YOUR GOAL.
Across the whole listing, return each line exactly, with no images included.

Start of Block

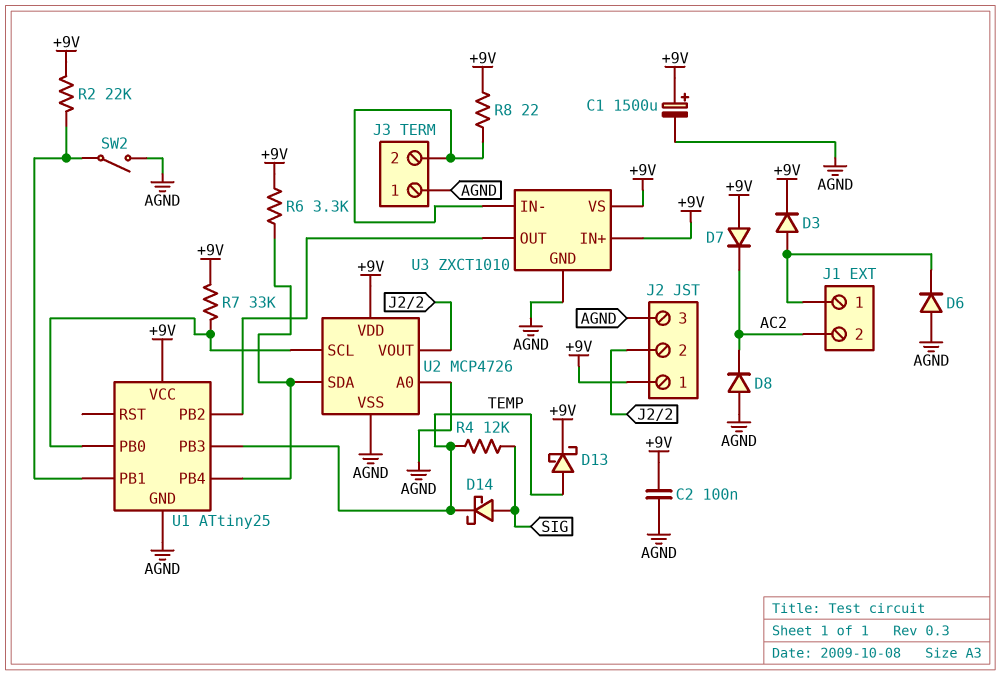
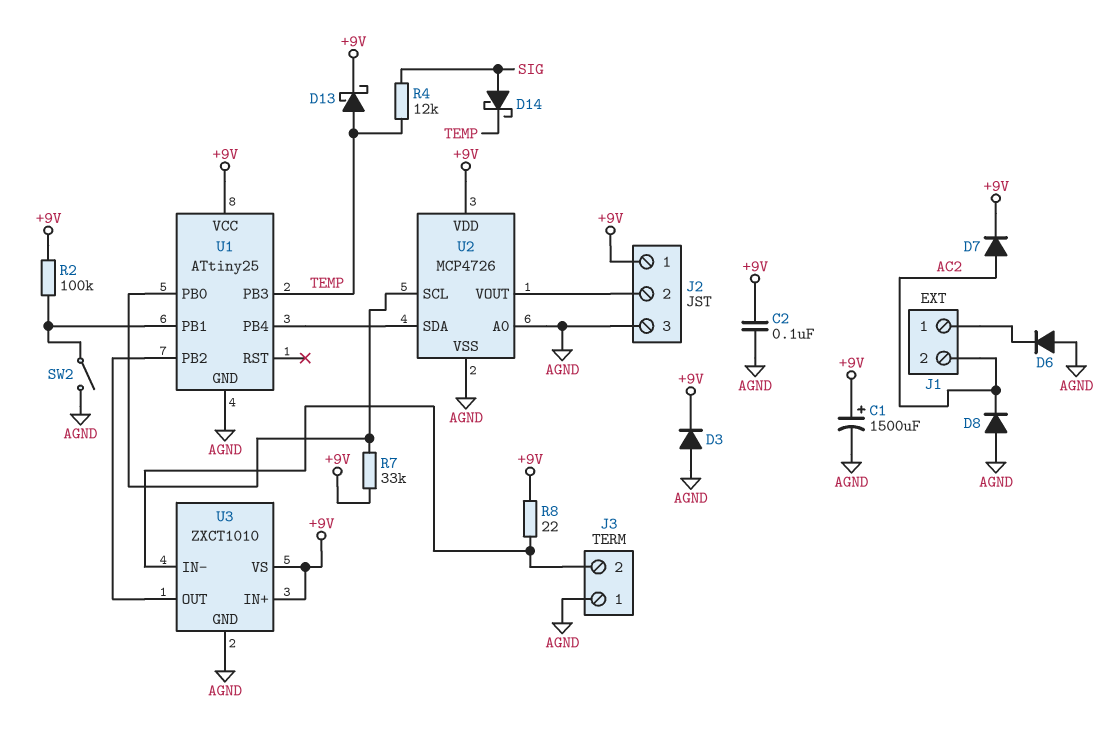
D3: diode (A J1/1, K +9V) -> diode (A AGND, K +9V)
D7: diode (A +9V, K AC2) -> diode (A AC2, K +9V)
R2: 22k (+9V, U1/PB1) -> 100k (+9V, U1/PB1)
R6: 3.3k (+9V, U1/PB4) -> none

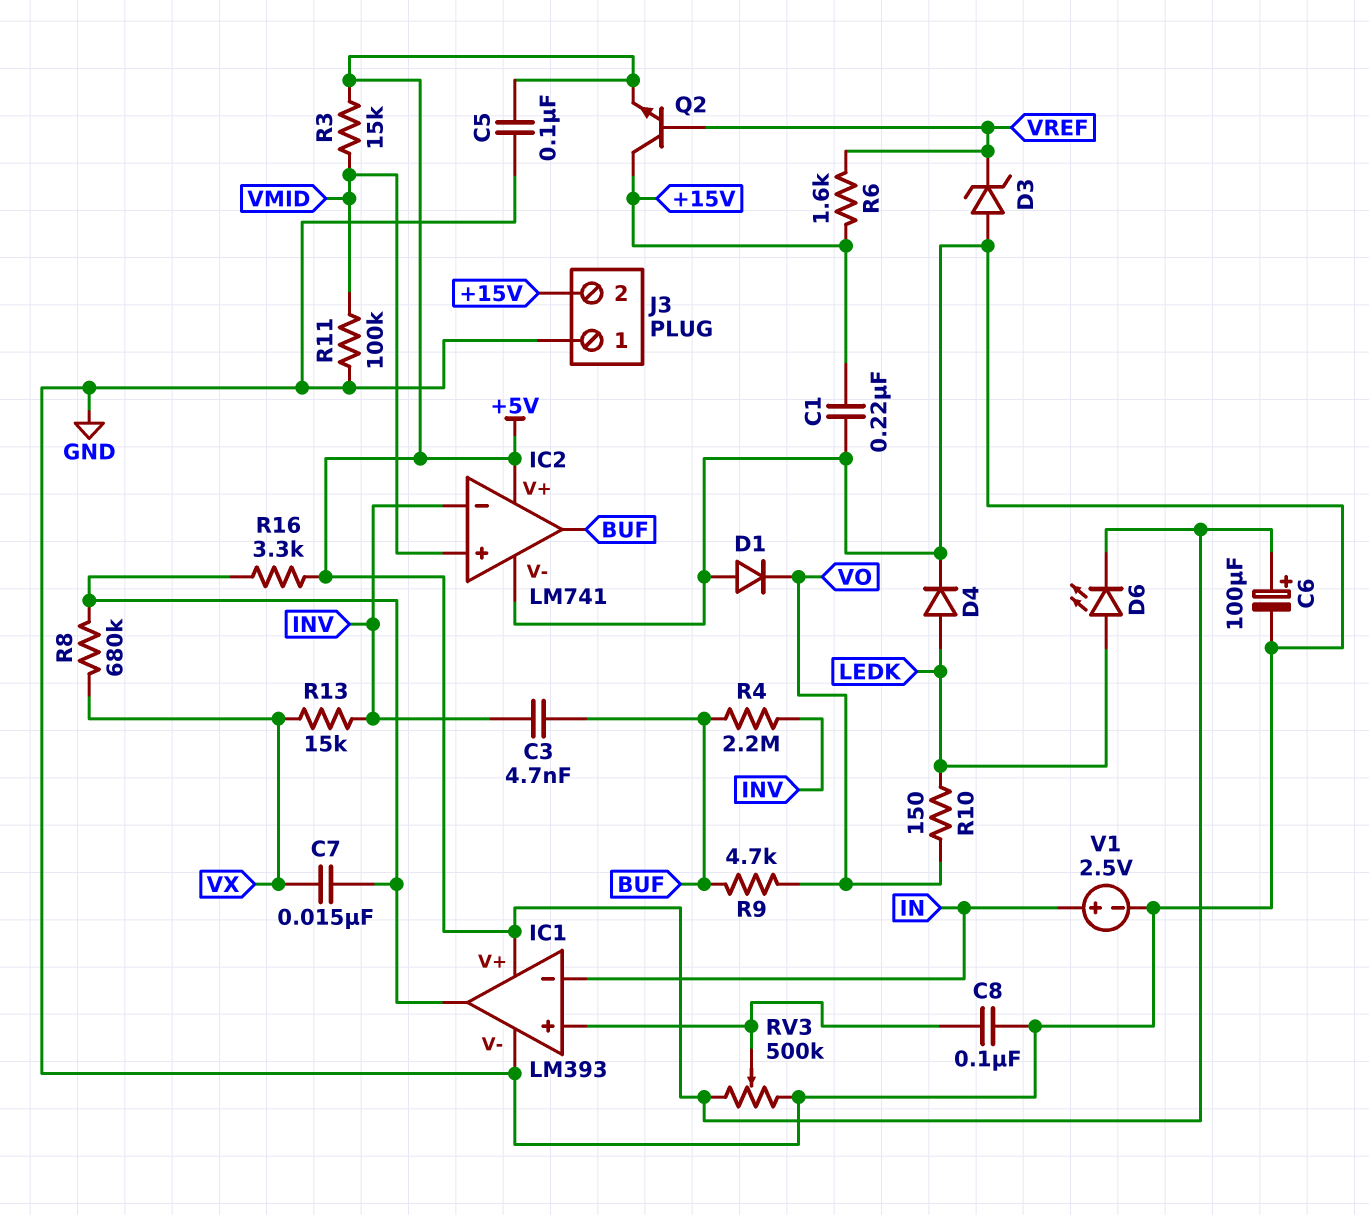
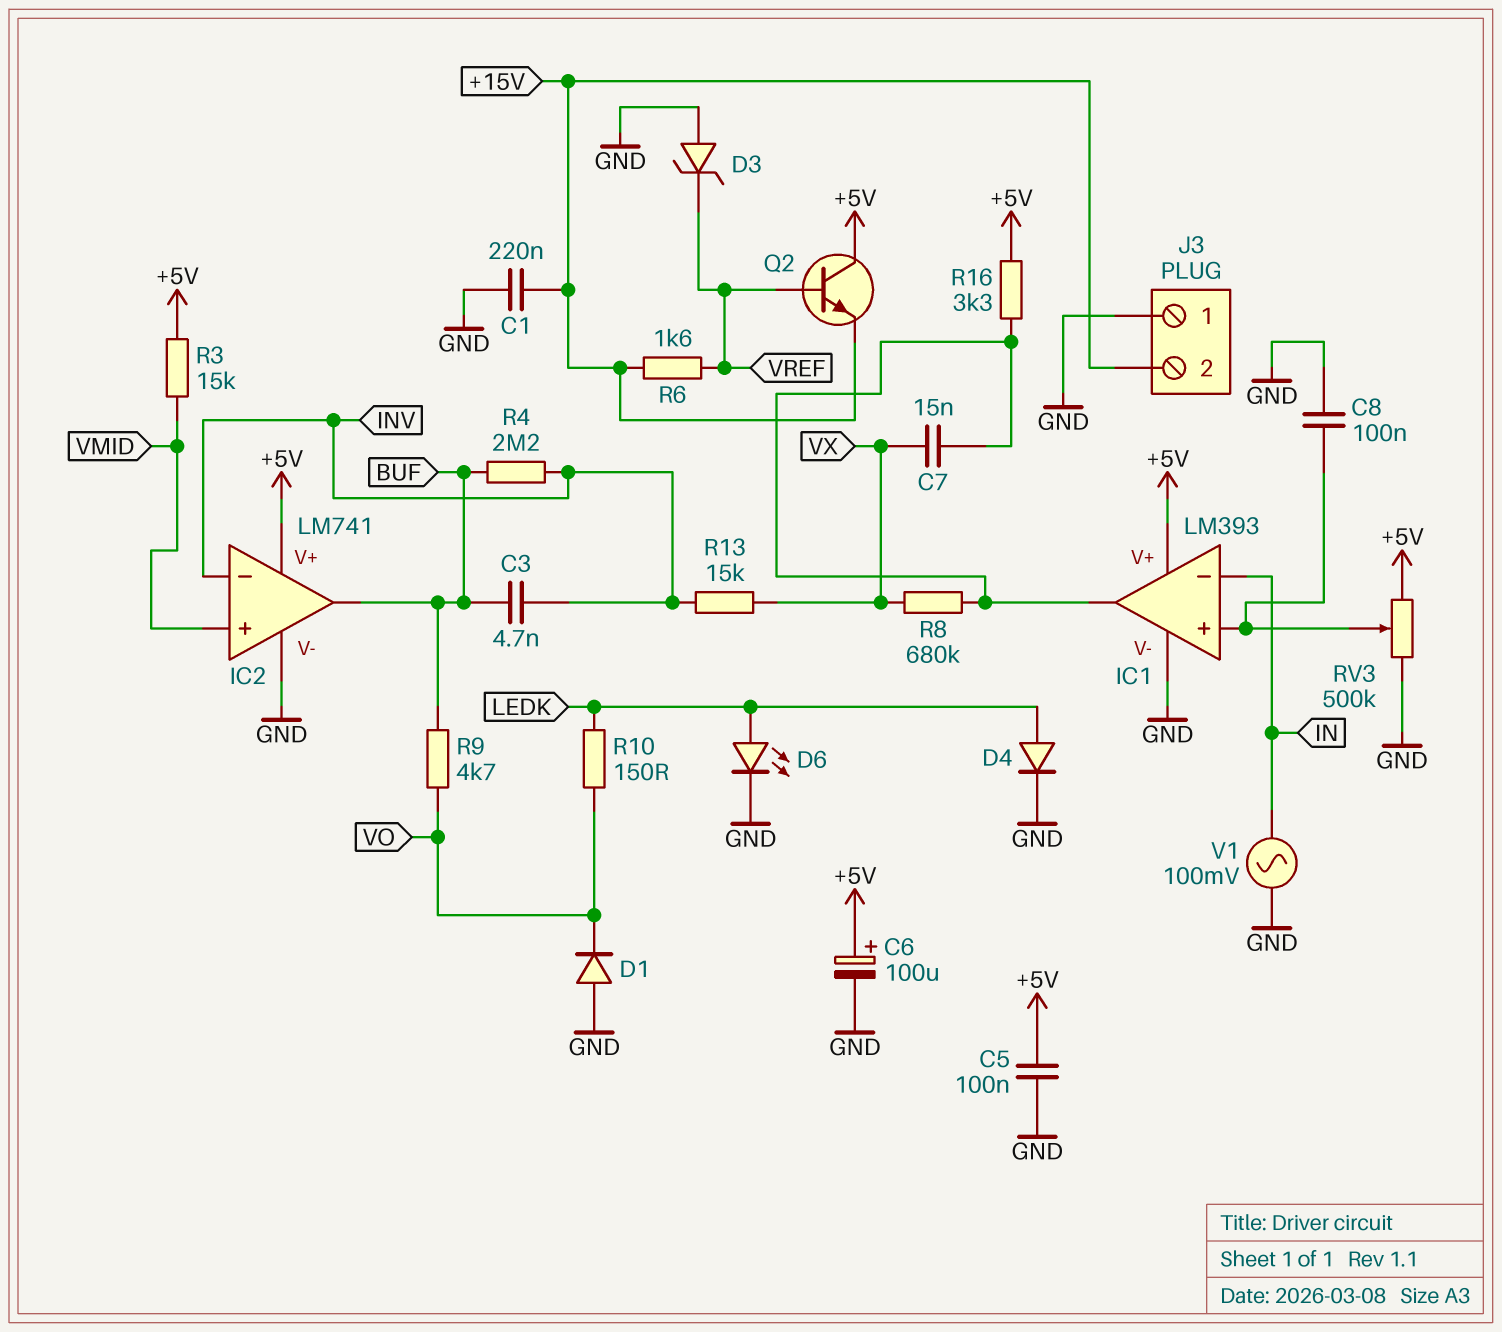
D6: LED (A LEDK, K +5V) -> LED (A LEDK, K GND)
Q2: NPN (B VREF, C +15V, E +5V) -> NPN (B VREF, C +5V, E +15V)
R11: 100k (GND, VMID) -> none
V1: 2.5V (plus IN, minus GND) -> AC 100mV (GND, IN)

End of Block

PROBLEM SOLUTION.
D3: diode (A J1/1, K +9V) -> diode (A AGND, K +9V)
D7: diode (A +9V, K AC2) -> diode (A AC2, K +9V)
R2: 22k (+9V, U1/PB1) -> 100k (+9V, U1/PB1)
R6: 3.3k (+9V, U1/PB4) -> none

D6: LED (A LEDK, K +5V) -> LED (A LEDK, K GND)
Q2: NPN (B VREF, C +15V, E +5V) -> NPN (B VREF, C +5V, E +15V)
R11: 100k (GND, VMID) -> none
V1: 2.5V (plus IN, minus GND) -> AC 100mV (GND, IN)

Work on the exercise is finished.